## Exercise goal:
The lines needed are those below that contain the word "brown"; copy each one.

## Task data:
··········

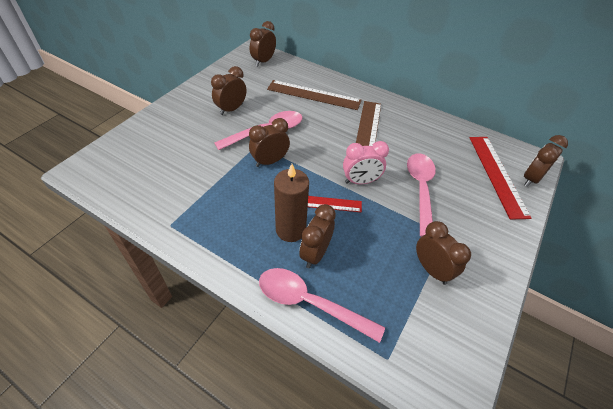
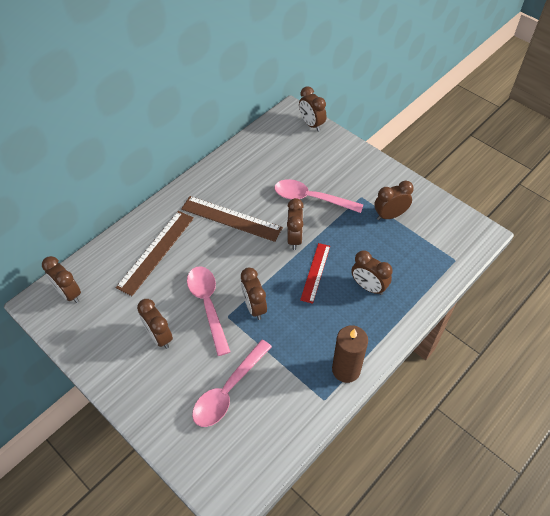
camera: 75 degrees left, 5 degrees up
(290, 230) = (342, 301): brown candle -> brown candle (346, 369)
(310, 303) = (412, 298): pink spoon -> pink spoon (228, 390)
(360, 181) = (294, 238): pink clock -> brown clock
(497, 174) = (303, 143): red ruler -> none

··········

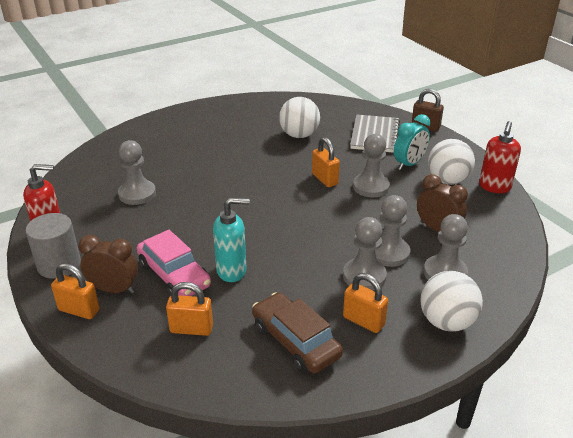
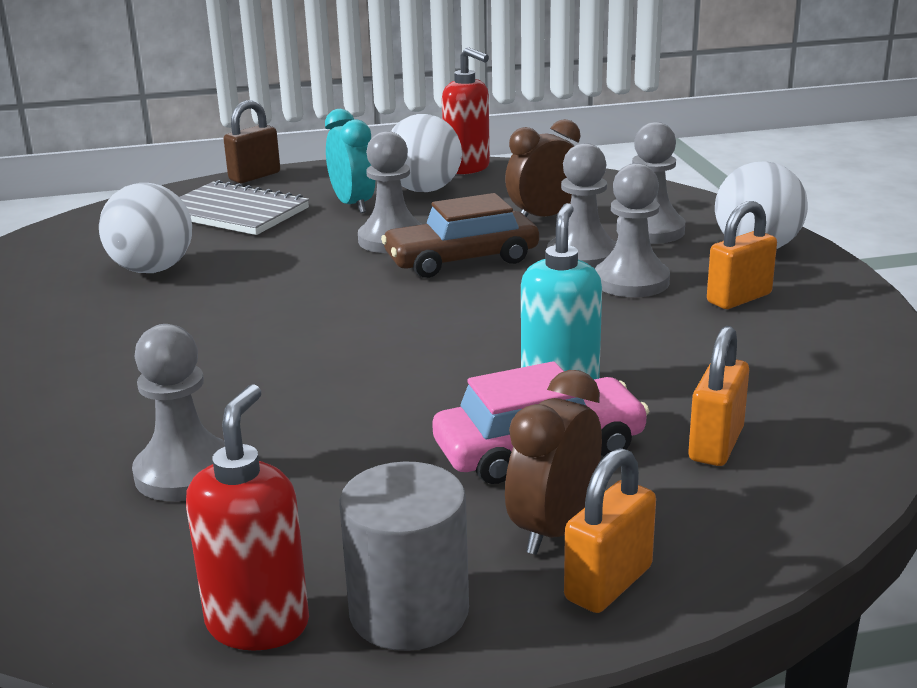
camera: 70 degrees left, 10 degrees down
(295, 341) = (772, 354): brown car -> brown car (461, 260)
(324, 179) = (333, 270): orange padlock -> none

··········

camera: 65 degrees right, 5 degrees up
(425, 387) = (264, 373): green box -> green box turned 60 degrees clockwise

··········

## Task solution:
(290, 230) = (342, 301): brown candle -> brown candle (346, 369)
(360, 181) = (294, 238): pink clock -> brown clock
(295, 341) = (772, 354): brown car -> brown car (461, 260)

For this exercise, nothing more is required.